Problem to work on: Please restate, word for word, each line from the one containing "R4: none -> 1.2M (+12V, VB)" through the end of the entries below.

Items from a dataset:
***

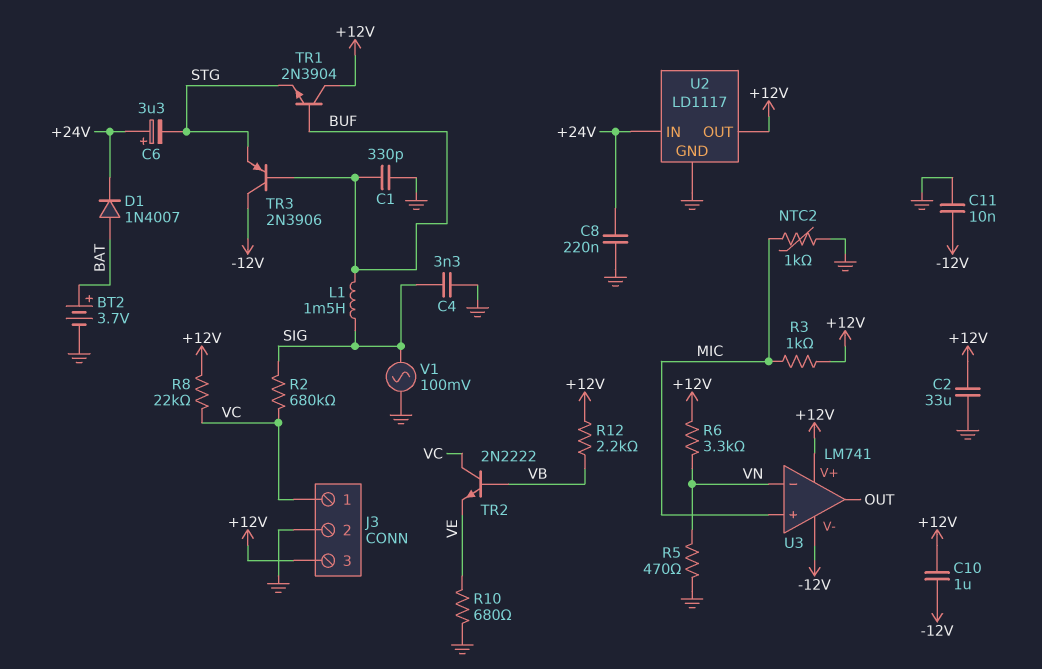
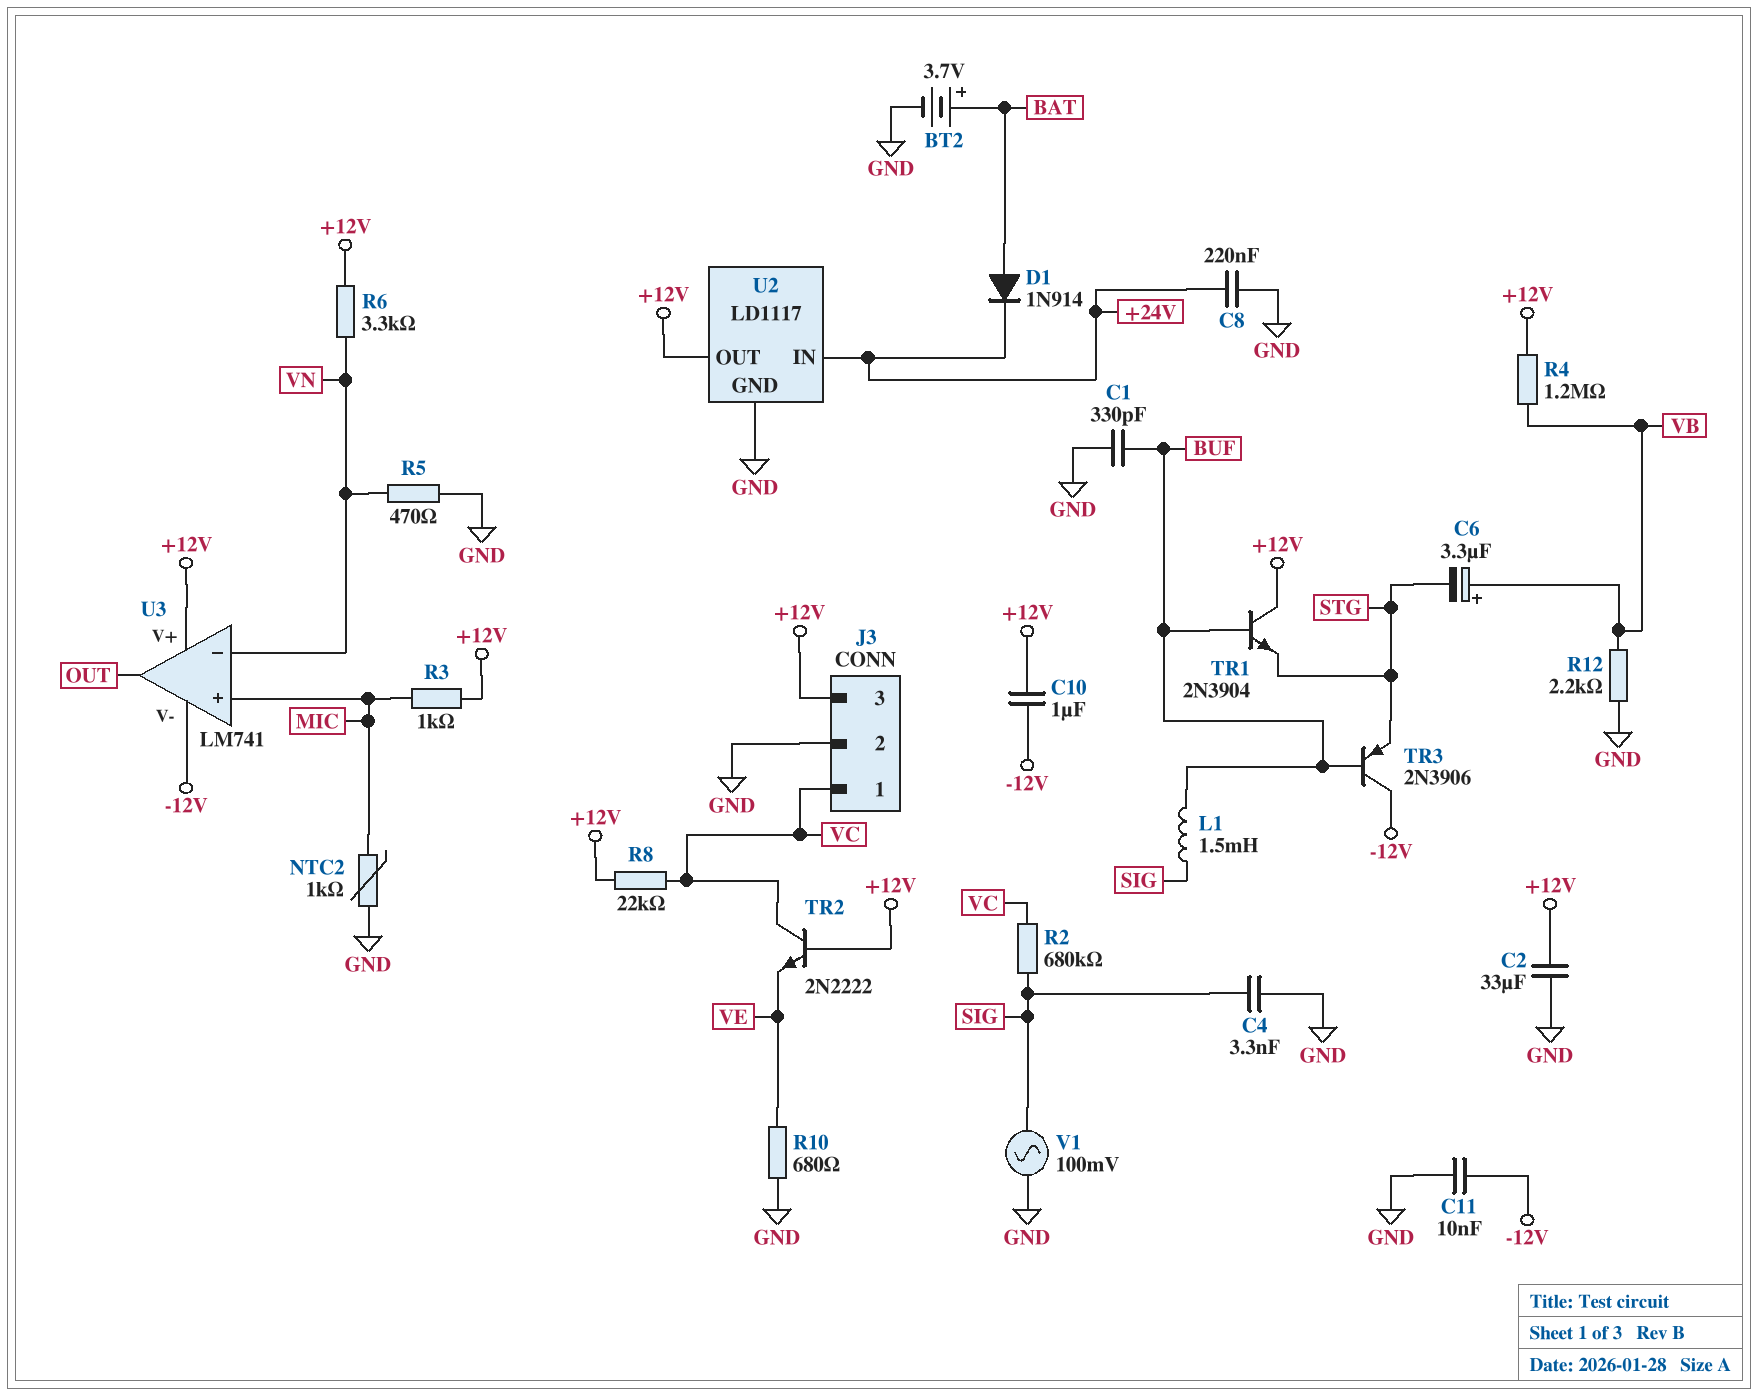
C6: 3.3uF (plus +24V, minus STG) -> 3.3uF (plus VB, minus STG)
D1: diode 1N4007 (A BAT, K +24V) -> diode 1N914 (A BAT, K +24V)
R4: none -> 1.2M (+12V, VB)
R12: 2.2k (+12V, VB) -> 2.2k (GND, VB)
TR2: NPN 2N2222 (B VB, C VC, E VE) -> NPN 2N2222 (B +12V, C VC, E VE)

***

Answer to this task:
R4: none -> 1.2M (+12V, VB)
R12: 2.2k (+12V, VB) -> 2.2k (GND, VB)
TR2: NPN 2N2222 (B VB, C VC, E VE) -> NPN 2N2222 (B +12V, C VC, E VE)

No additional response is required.